■ **What is being asked**: Print the line that contains "none -> tan plate B2:G2 level 1", then every line after it until the entries end, exactly as they read; do not include pictures.

"""

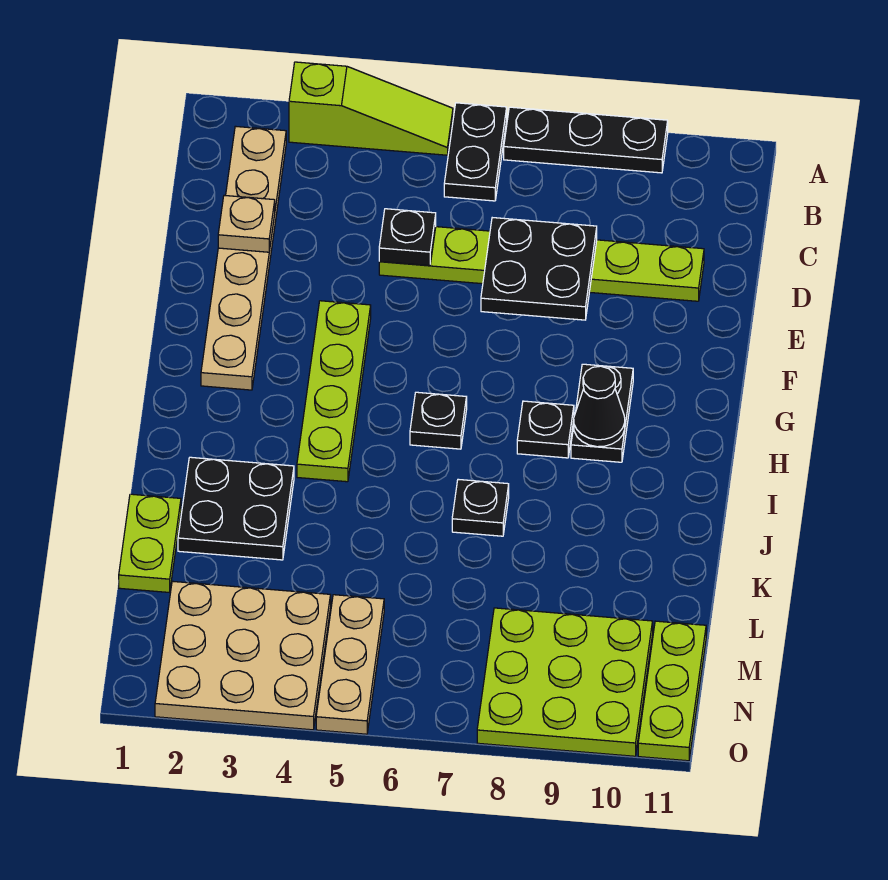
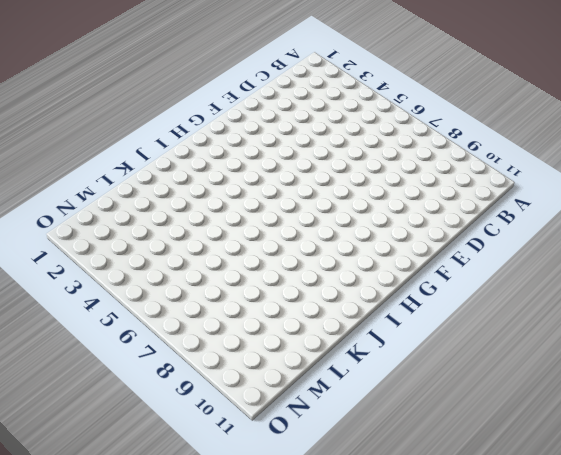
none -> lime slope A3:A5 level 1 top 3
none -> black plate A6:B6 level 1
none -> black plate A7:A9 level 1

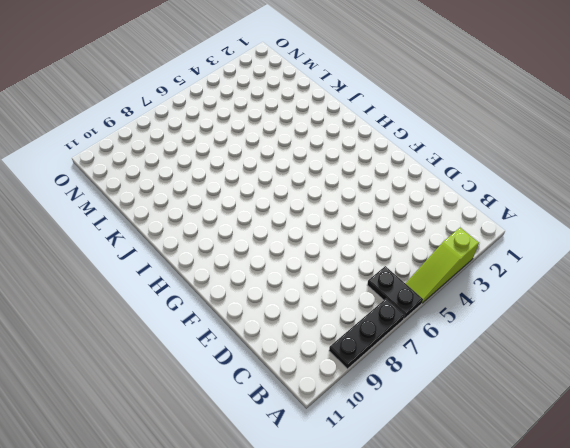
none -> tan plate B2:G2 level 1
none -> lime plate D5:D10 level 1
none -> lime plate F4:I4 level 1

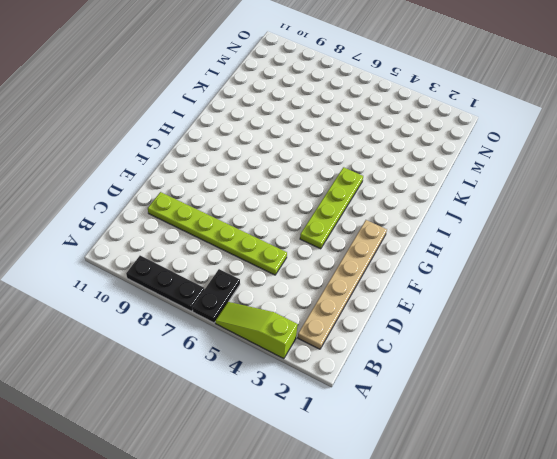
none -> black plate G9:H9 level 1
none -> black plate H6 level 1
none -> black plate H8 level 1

"""

■ **Answer below**:
none -> tan plate B2:G2 level 1
none -> lime plate D5:D10 level 1
none -> lime plate F4:I4 level 1

none -> black plate G9:H9 level 1
none -> black plate H6 level 1
none -> black plate H8 level 1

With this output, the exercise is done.